═════ Data listing

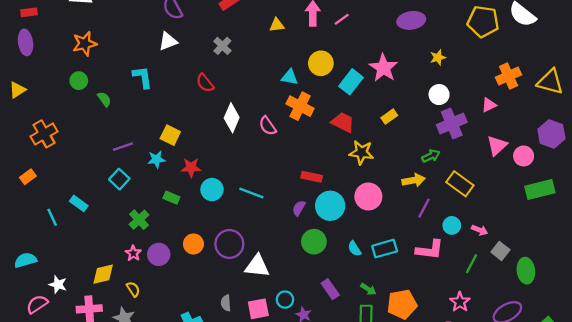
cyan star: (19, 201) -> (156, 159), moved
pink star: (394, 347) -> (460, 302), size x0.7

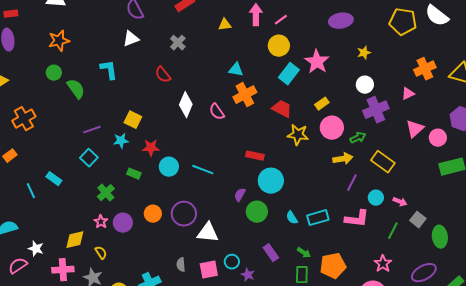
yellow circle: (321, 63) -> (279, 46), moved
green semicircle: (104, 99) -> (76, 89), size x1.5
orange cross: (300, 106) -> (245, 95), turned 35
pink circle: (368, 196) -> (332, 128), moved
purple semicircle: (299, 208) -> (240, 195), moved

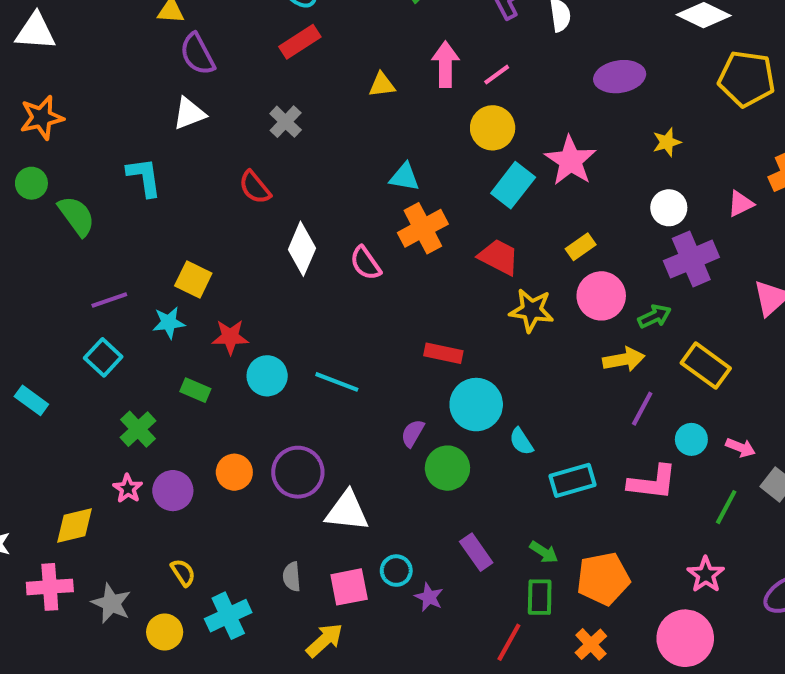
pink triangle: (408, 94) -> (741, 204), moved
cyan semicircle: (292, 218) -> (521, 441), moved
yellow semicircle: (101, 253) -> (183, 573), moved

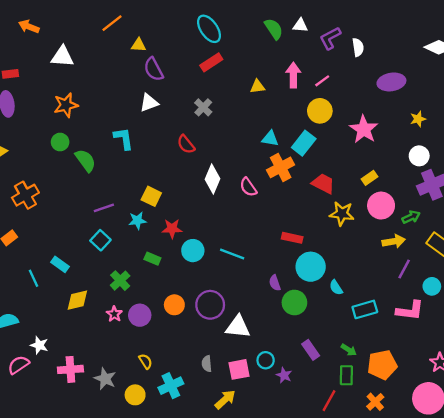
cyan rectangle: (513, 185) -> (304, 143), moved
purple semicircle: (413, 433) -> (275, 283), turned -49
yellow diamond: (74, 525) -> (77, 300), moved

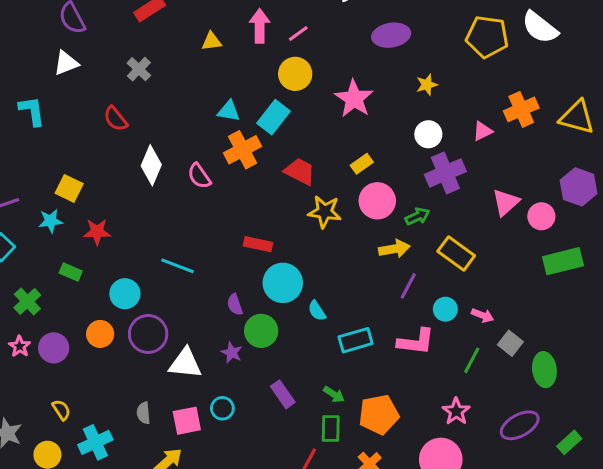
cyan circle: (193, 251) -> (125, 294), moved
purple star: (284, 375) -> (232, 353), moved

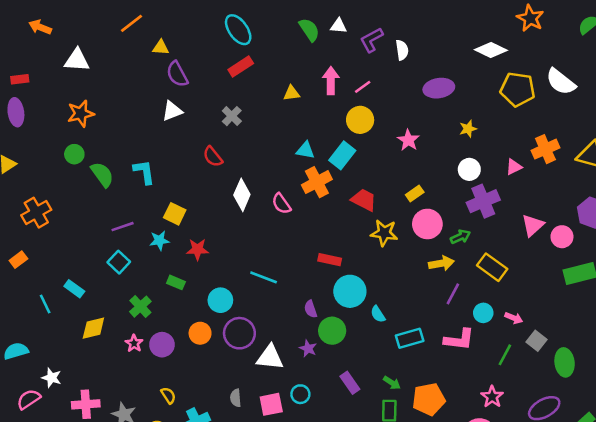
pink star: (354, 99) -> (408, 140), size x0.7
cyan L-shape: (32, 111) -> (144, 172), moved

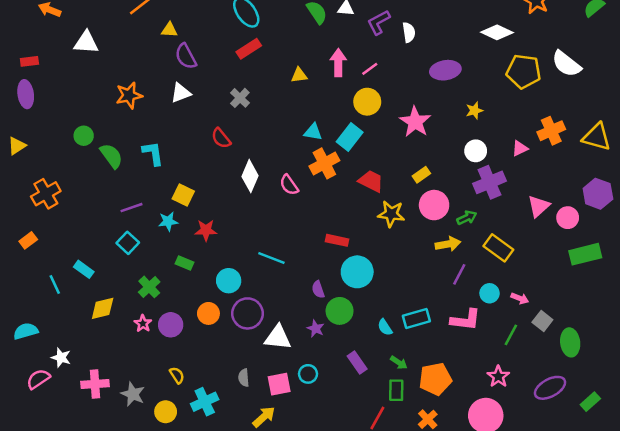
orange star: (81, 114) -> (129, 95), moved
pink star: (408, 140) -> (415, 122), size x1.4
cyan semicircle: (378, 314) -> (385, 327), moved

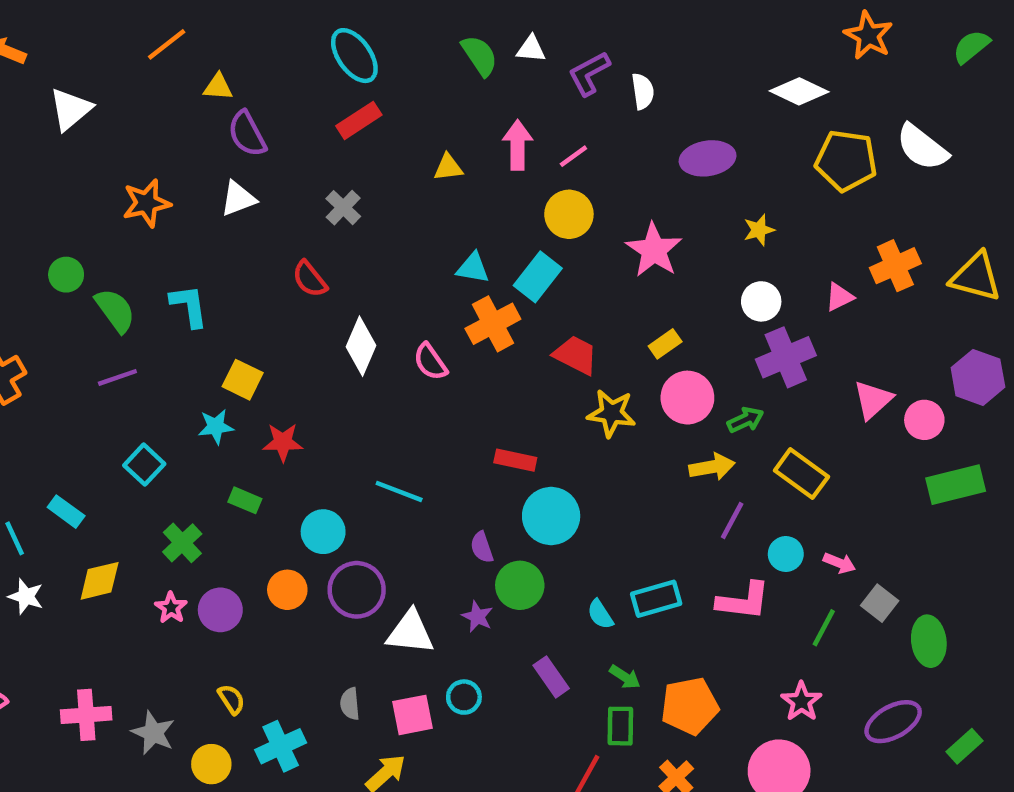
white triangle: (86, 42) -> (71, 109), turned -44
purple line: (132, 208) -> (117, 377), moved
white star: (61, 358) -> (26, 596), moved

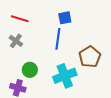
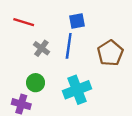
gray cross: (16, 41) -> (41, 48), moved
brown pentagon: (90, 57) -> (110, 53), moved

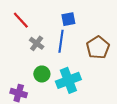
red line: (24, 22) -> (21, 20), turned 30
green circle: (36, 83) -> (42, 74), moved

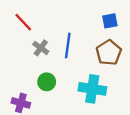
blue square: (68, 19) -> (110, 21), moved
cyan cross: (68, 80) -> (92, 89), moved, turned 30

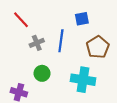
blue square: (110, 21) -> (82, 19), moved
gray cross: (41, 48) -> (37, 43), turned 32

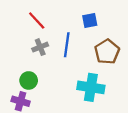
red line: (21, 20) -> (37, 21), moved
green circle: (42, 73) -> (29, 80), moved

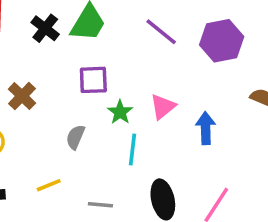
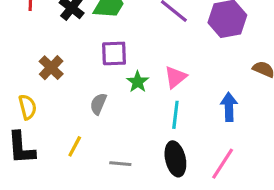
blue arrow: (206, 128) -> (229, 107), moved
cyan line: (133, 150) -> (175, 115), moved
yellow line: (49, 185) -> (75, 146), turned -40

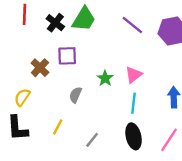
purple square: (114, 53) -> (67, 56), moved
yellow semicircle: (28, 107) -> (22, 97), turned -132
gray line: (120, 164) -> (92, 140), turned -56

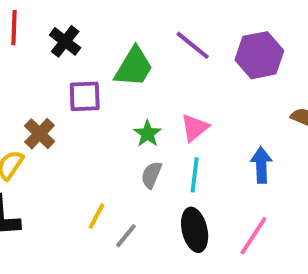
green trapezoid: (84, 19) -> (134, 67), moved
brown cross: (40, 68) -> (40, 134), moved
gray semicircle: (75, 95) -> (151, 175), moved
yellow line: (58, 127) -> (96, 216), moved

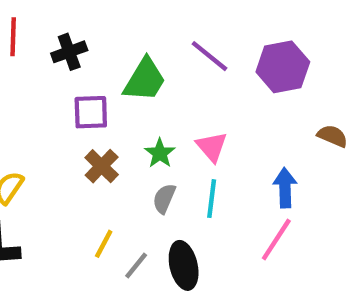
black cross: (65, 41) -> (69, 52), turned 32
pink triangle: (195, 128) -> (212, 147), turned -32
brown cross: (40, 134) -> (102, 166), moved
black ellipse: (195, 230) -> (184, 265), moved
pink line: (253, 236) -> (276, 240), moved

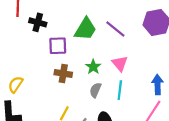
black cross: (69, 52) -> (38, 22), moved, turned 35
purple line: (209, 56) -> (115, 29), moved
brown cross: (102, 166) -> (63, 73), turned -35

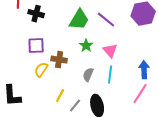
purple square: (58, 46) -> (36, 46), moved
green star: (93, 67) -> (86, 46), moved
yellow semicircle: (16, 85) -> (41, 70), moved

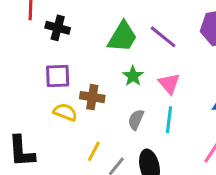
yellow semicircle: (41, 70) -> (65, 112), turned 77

══════════
═════ Data listing

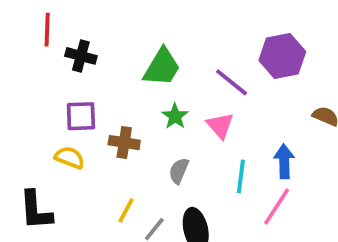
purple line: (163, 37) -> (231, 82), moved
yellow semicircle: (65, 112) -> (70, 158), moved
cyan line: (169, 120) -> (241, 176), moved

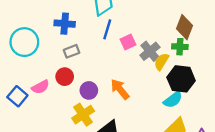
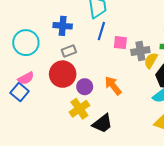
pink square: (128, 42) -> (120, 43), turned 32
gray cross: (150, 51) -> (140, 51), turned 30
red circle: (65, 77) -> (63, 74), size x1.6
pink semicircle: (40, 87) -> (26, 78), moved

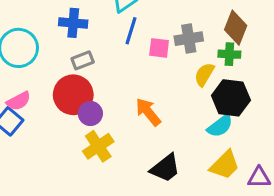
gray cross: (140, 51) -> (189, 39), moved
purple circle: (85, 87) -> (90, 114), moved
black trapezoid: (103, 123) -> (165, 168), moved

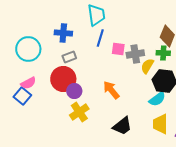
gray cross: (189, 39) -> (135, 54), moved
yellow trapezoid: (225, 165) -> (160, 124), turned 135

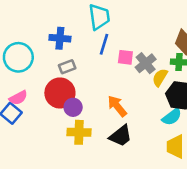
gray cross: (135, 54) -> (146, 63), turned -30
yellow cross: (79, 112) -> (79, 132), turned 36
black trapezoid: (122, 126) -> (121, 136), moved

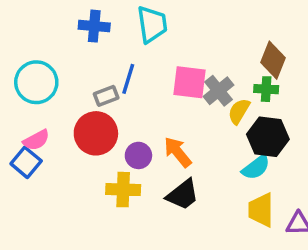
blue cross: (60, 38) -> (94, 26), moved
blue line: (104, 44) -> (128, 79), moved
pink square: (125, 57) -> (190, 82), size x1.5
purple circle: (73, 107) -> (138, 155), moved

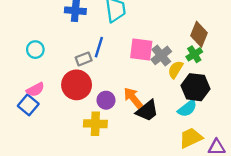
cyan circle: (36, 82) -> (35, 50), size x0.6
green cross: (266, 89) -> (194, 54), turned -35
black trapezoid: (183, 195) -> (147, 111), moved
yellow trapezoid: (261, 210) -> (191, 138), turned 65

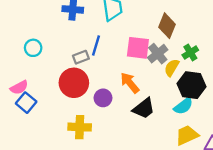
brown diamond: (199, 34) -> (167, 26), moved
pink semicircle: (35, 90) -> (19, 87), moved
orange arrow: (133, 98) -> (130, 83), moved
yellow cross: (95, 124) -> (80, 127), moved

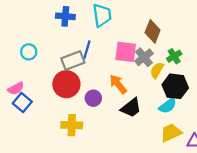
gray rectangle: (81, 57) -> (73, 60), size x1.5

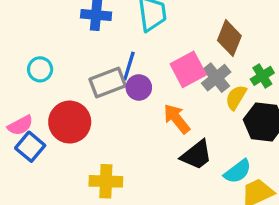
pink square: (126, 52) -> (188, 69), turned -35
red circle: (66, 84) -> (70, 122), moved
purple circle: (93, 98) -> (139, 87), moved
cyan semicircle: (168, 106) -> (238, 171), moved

══════════

■ Requirement
Copy only what runs above from the line containing "cyan star: (19, 201) -> (156, 159), moved" through the line containing "cyan line: (133, 150) -> (175, 115), moved", exactly. Leave out the pictures.

■ Response to this exercise
cyan star: (19, 201) -> (156, 159), moved
pink star: (394, 347) -> (460, 302), size x0.7

yellow circle: (321, 63) -> (279, 46), moved
green semicircle: (104, 99) -> (76, 89), size x1.5
orange cross: (300, 106) -> (245, 95), turned 35
pink circle: (368, 196) -> (332, 128), moved
purple semicircle: (299, 208) -> (240, 195), moved

pink triangle: (408, 94) -> (741, 204), moved
cyan semicircle: (292, 218) -> (521, 441), moved
yellow semicircle: (101, 253) -> (183, 573), moved

cyan rectangle: (513, 185) -> (304, 143), moved
purple semicircle: (413, 433) -> (275, 283), turned -49
yellow diamond: (74, 525) -> (77, 300), moved

cyan circle: (193, 251) -> (125, 294), moved
purple star: (284, 375) -> (232, 353), moved

pink star: (354, 99) -> (408, 140), size x0.7
cyan L-shape: (32, 111) -> (144, 172), moved

orange star: (81, 114) -> (129, 95), moved
pink star: (408, 140) -> (415, 122), size x1.4
cyan semicircle: (378, 314) -> (385, 327), moved

white triangle: (86, 42) -> (71, 109), turned -44
purple line: (132, 208) -> (117, 377), moved
white star: (61, 358) -> (26, 596), moved

gray cross: (16, 41) -> (41, 48), moved
brown pentagon: (90, 57) -> (110, 53), moved

red line: (24, 22) -> (21, 20), turned 30
green circle: (36, 83) -> (42, 74), moved

blue square: (68, 19) -> (110, 21), moved
cyan cross: (68, 80) -> (92, 89), moved, turned 30

blue square: (110, 21) -> (82, 19), moved
gray cross: (41, 48) -> (37, 43), turned 32

red line: (21, 20) -> (37, 21), moved
green circle: (42, 73) -> (29, 80), moved

blue arrow: (206, 128) -> (229, 107), moved
cyan line: (133, 150) -> (175, 115), moved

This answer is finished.